**What you have to do:** Find "brown star at" in the material below, then write out that line and every line after it exactly, ending with the last one; skip the pictures.

**Provided entries:**
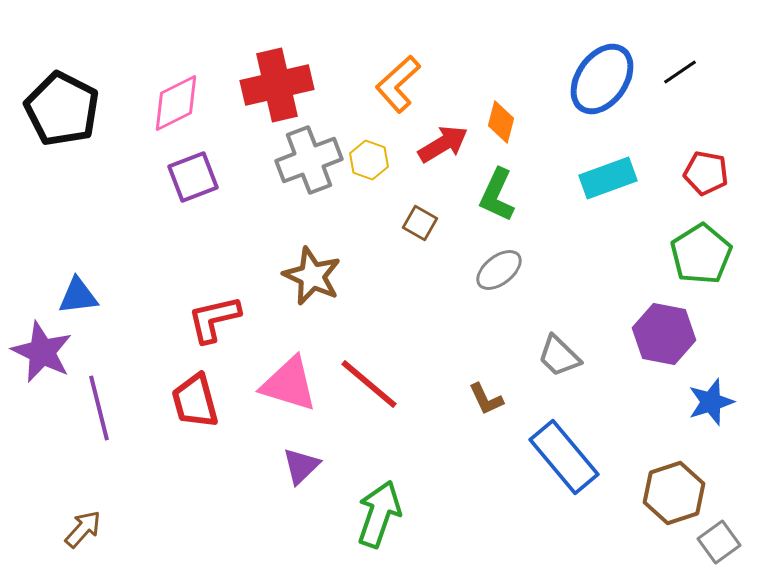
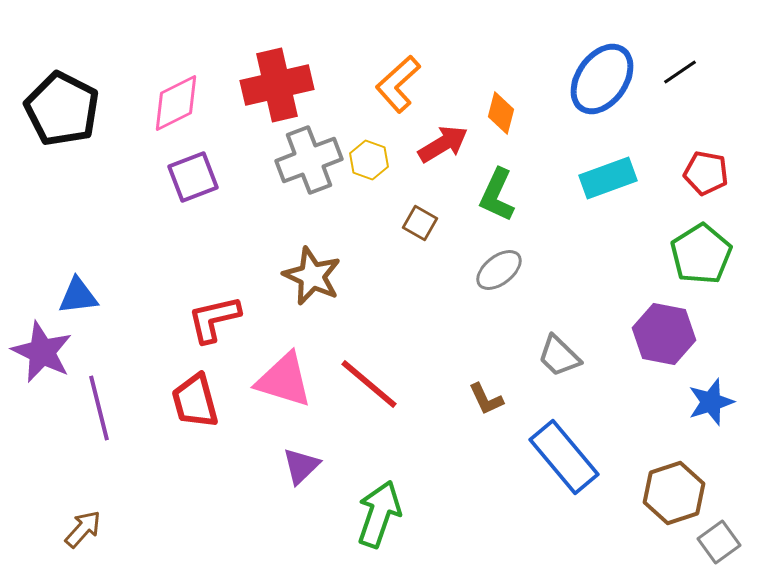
orange diamond: moved 9 px up
pink triangle: moved 5 px left, 4 px up
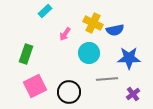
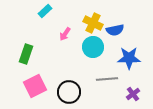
cyan circle: moved 4 px right, 6 px up
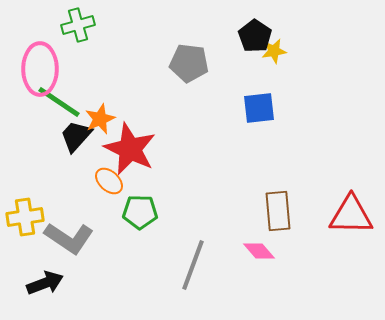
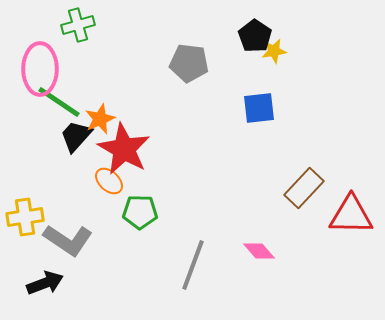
red star: moved 6 px left; rotated 4 degrees clockwise
brown rectangle: moved 26 px right, 23 px up; rotated 48 degrees clockwise
gray L-shape: moved 1 px left, 2 px down
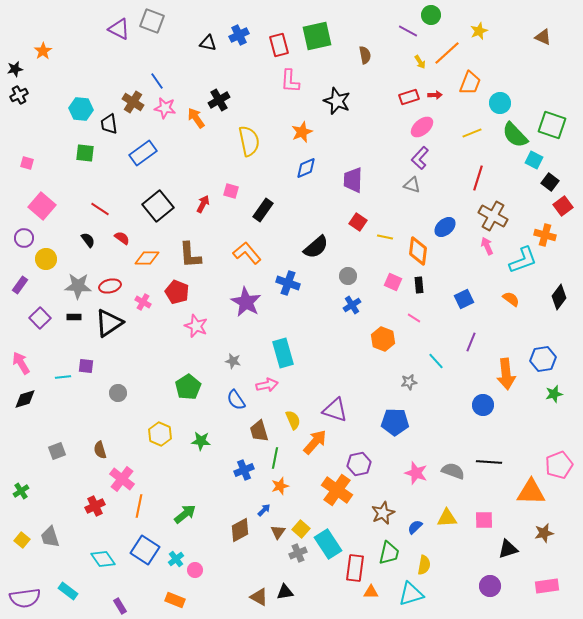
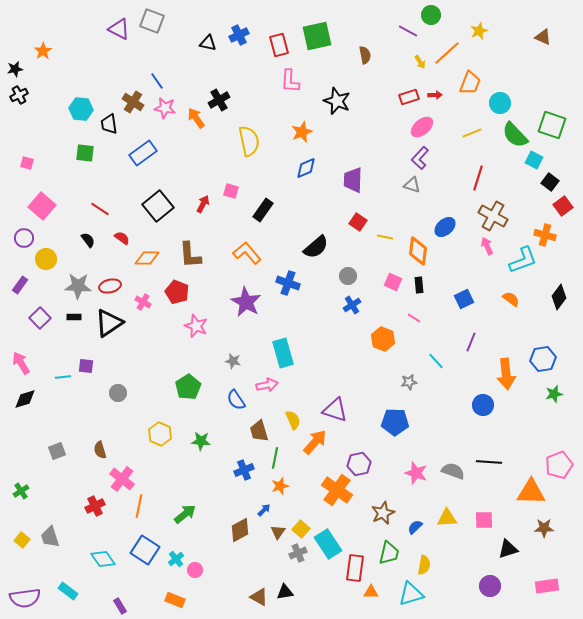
brown star at (544, 533): moved 5 px up; rotated 12 degrees clockwise
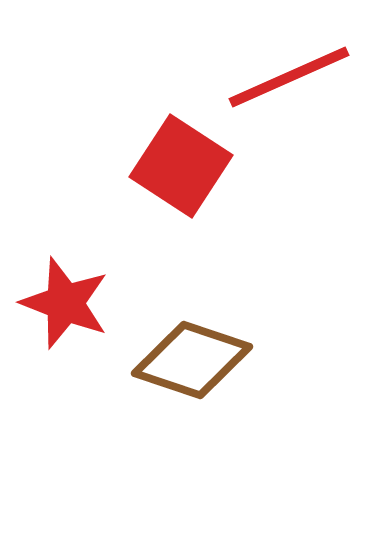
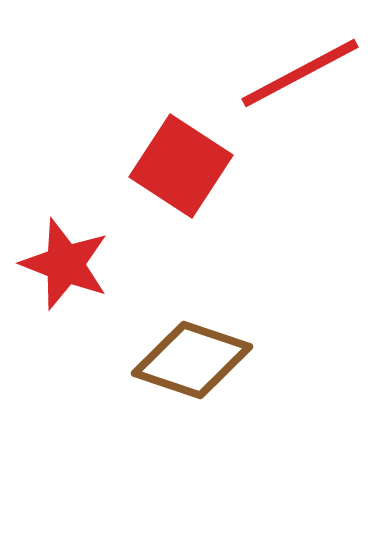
red line: moved 11 px right, 4 px up; rotated 4 degrees counterclockwise
red star: moved 39 px up
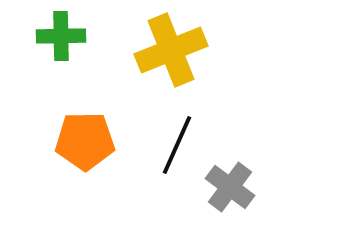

**Output below:**
brown star at (544, 533): moved 5 px up; rotated 12 degrees clockwise
red line: moved 11 px right, 4 px up; rotated 4 degrees counterclockwise
red star: moved 39 px up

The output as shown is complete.